- **Aim of the exercise**
Apart from the images, output the data below exactly.

[The records — start]

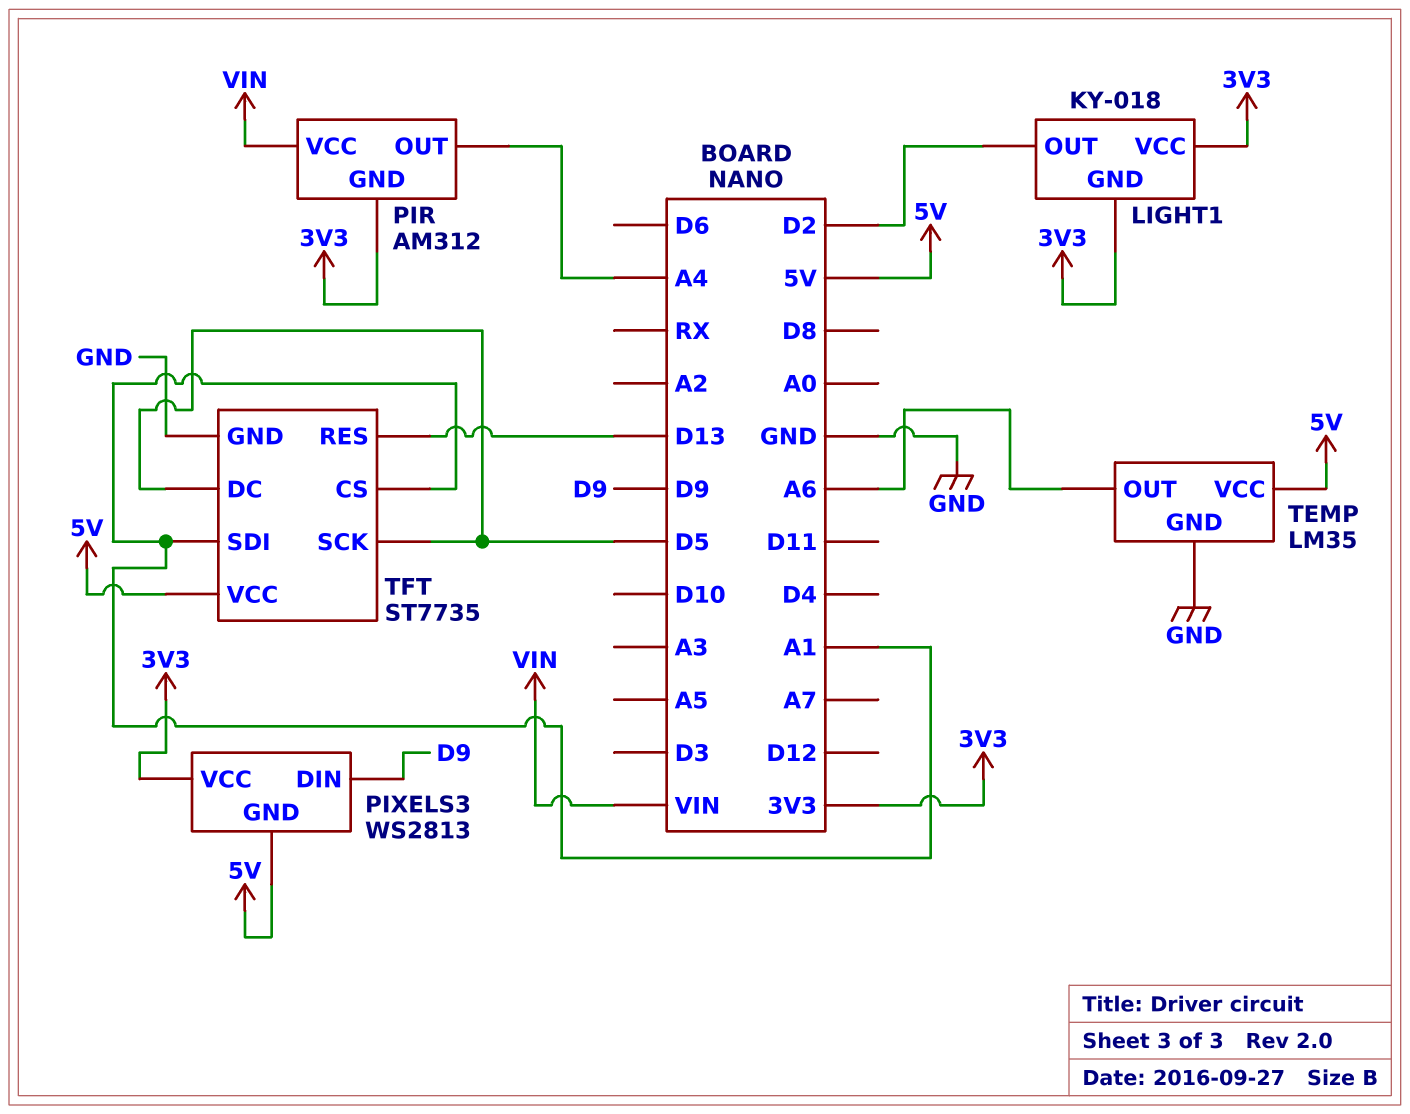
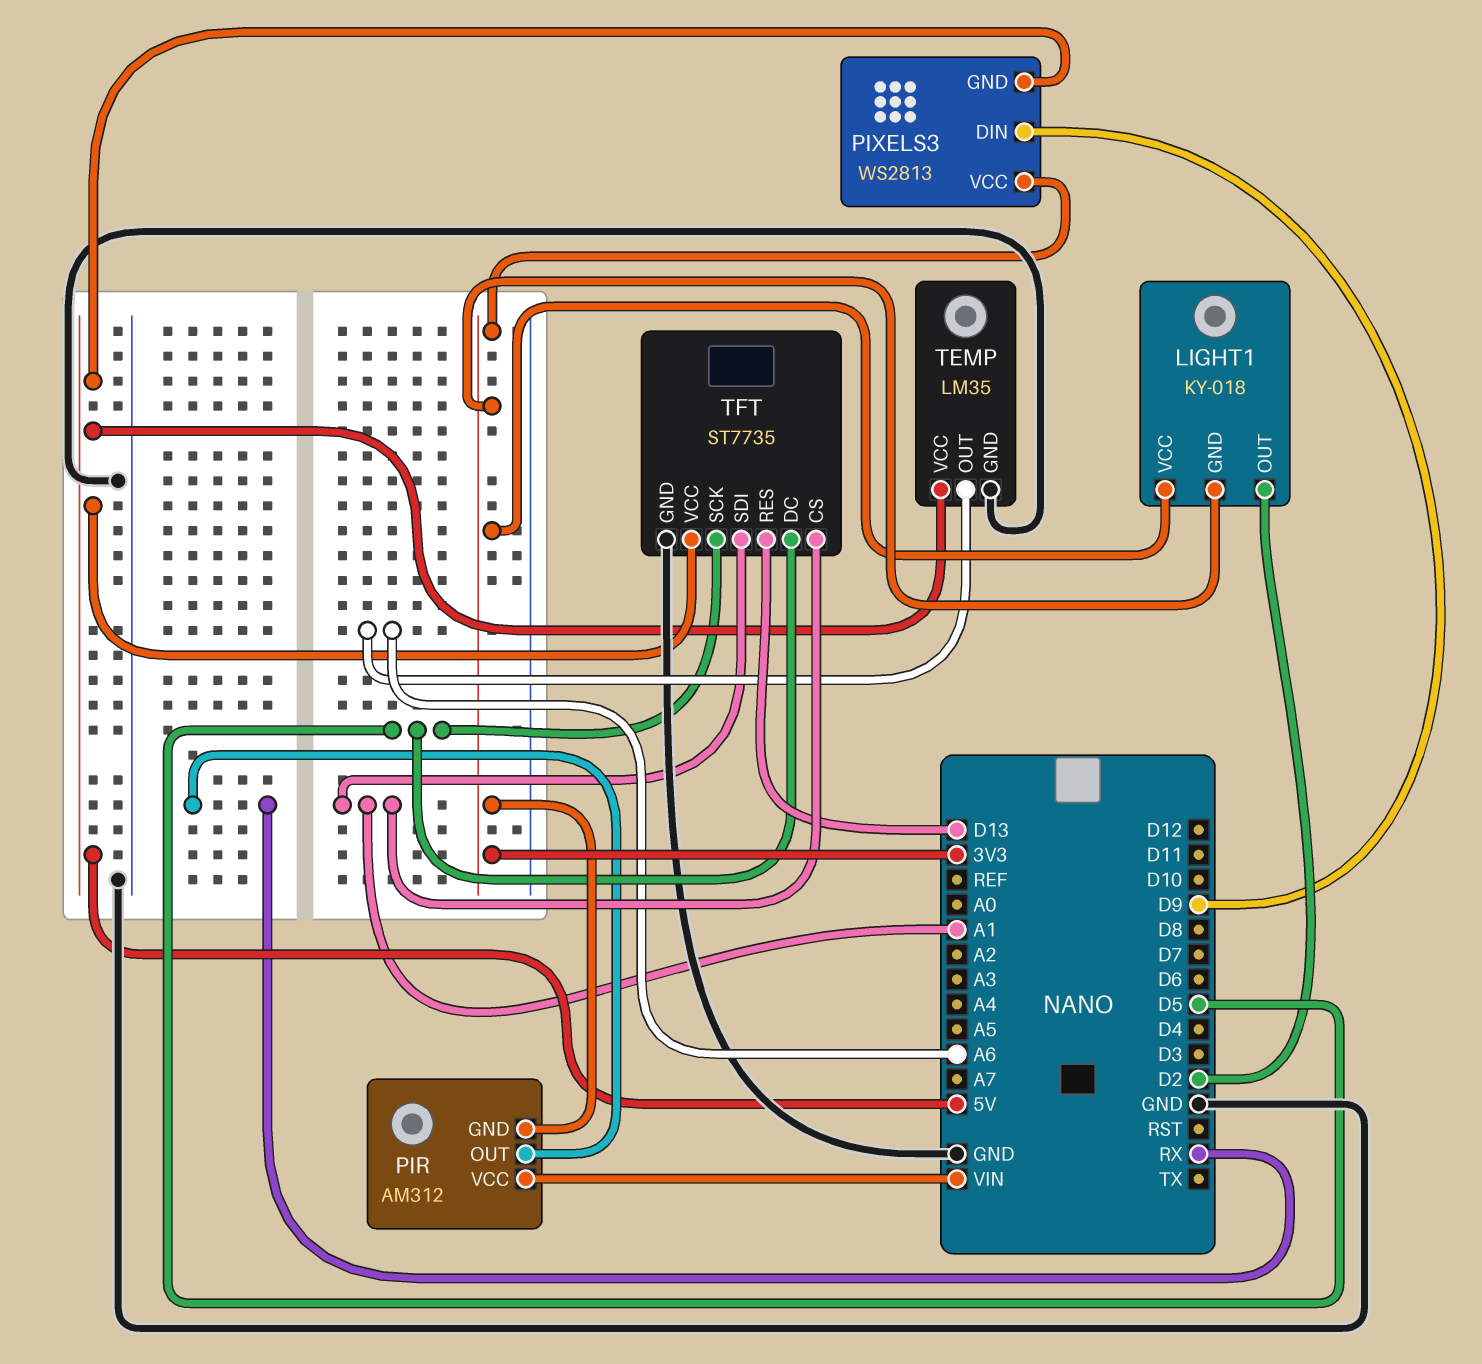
PIR pin OUT: A4 -> RX

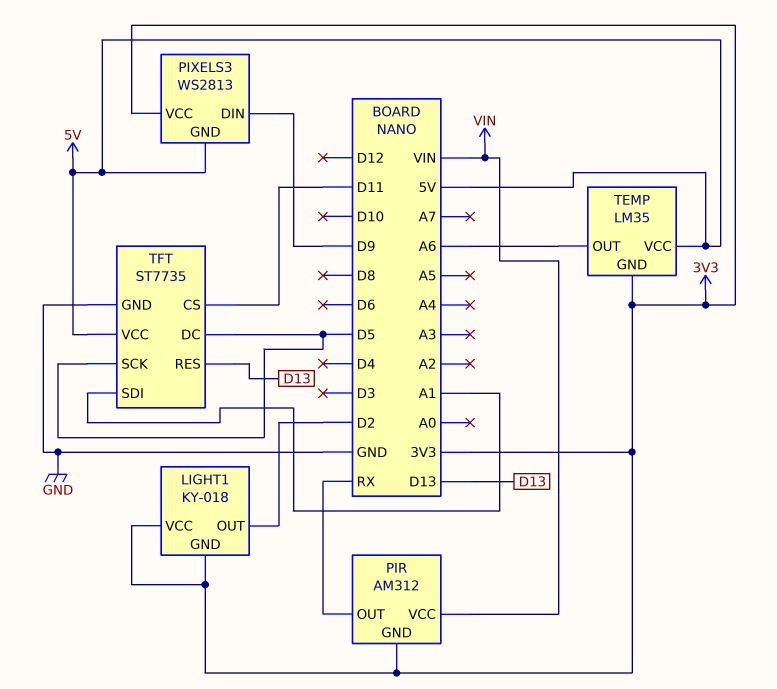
TEMP pin GND: GND -> 3V3
TFT pin CS: A1 -> D11

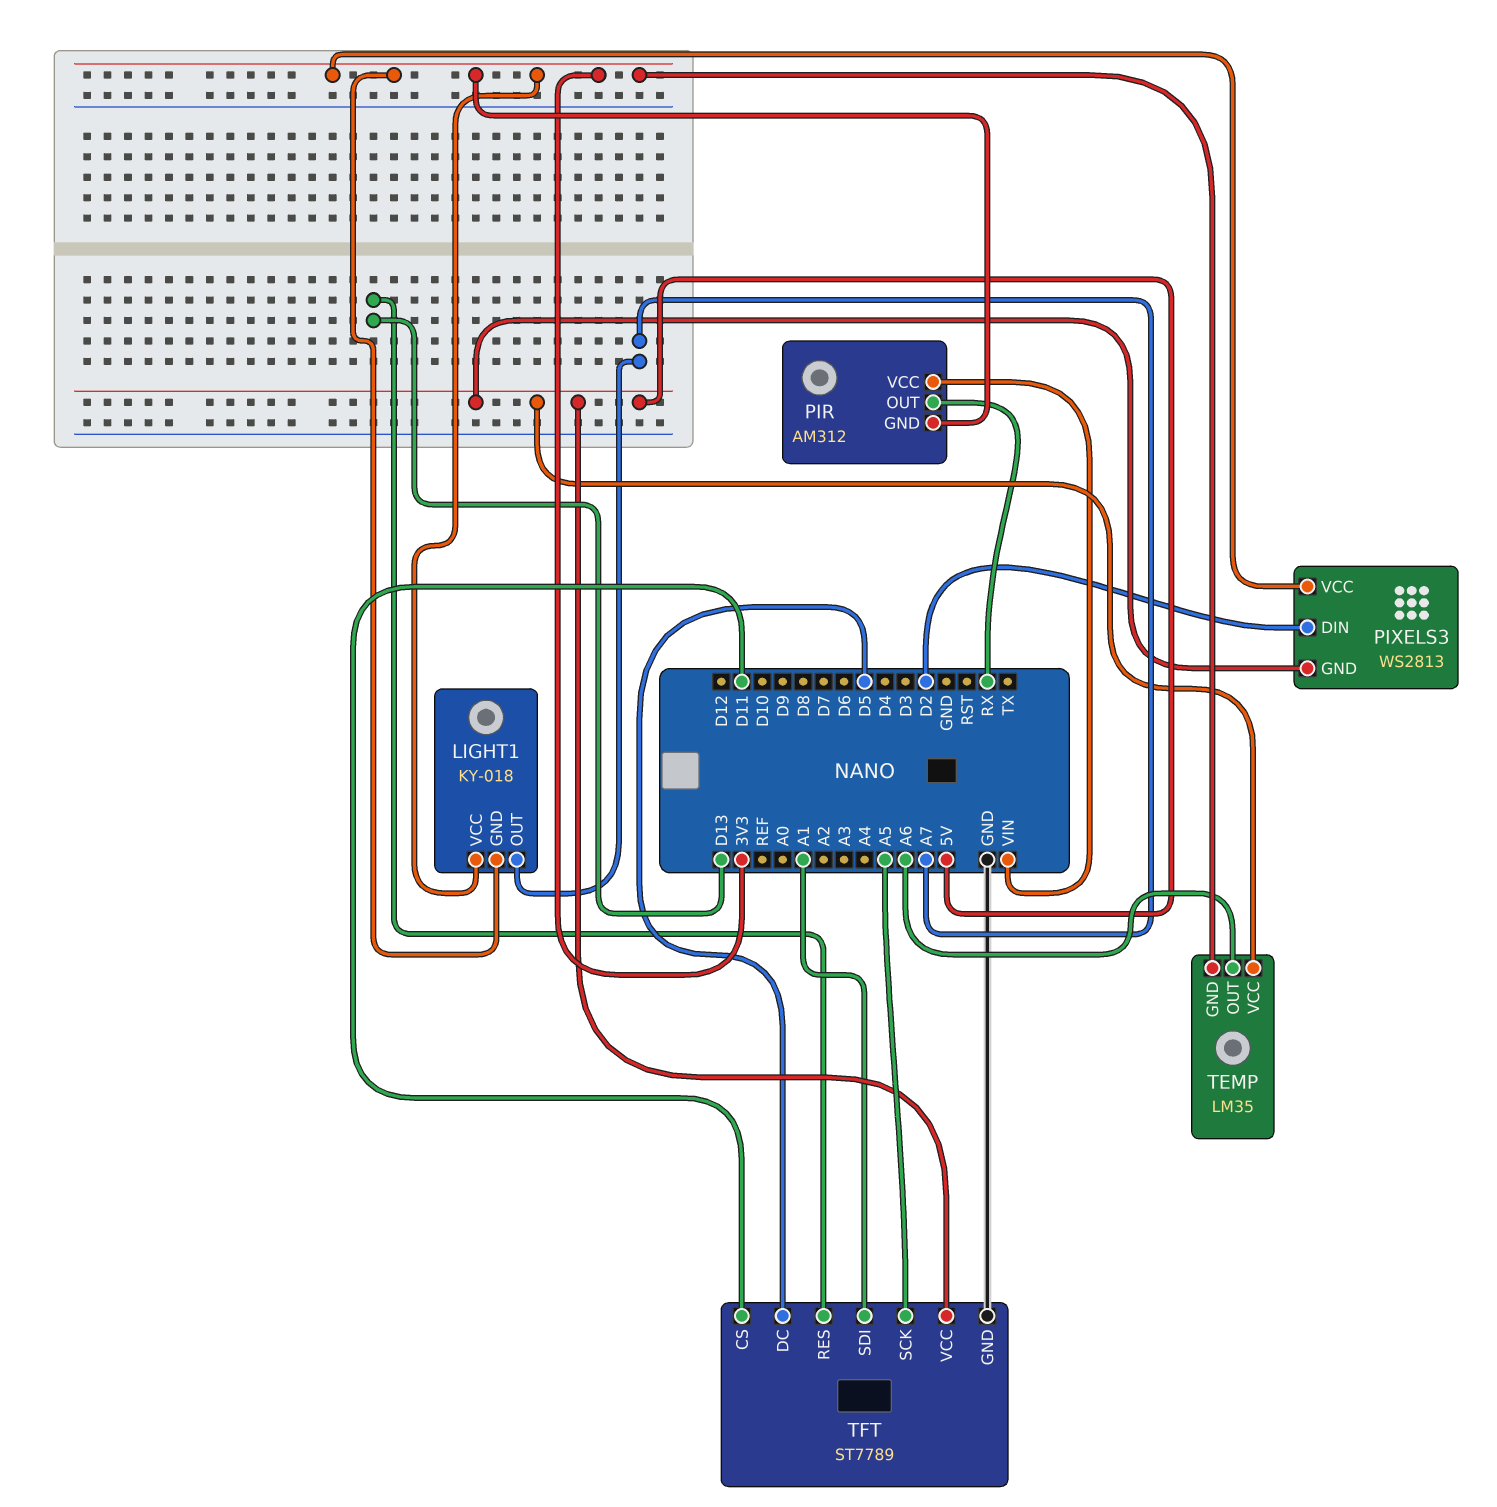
LIGHT1 pin OUT: D2 -> A7
PIXELS3 pin DIN: D9 -> D2
TFT: ST7735 -> ST7789
TFT pin SCK: D5 -> A5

[The records — finish]

- **Answer section**
PIR pin OUT: A4 -> RX

TEMP pin GND: GND -> 3V3
TFT pin CS: A1 -> D11

LIGHT1 pin OUT: D2 -> A7
PIXELS3 pin DIN: D9 -> D2
TFT: ST7735 -> ST7789
TFT pin SCK: D5 -> A5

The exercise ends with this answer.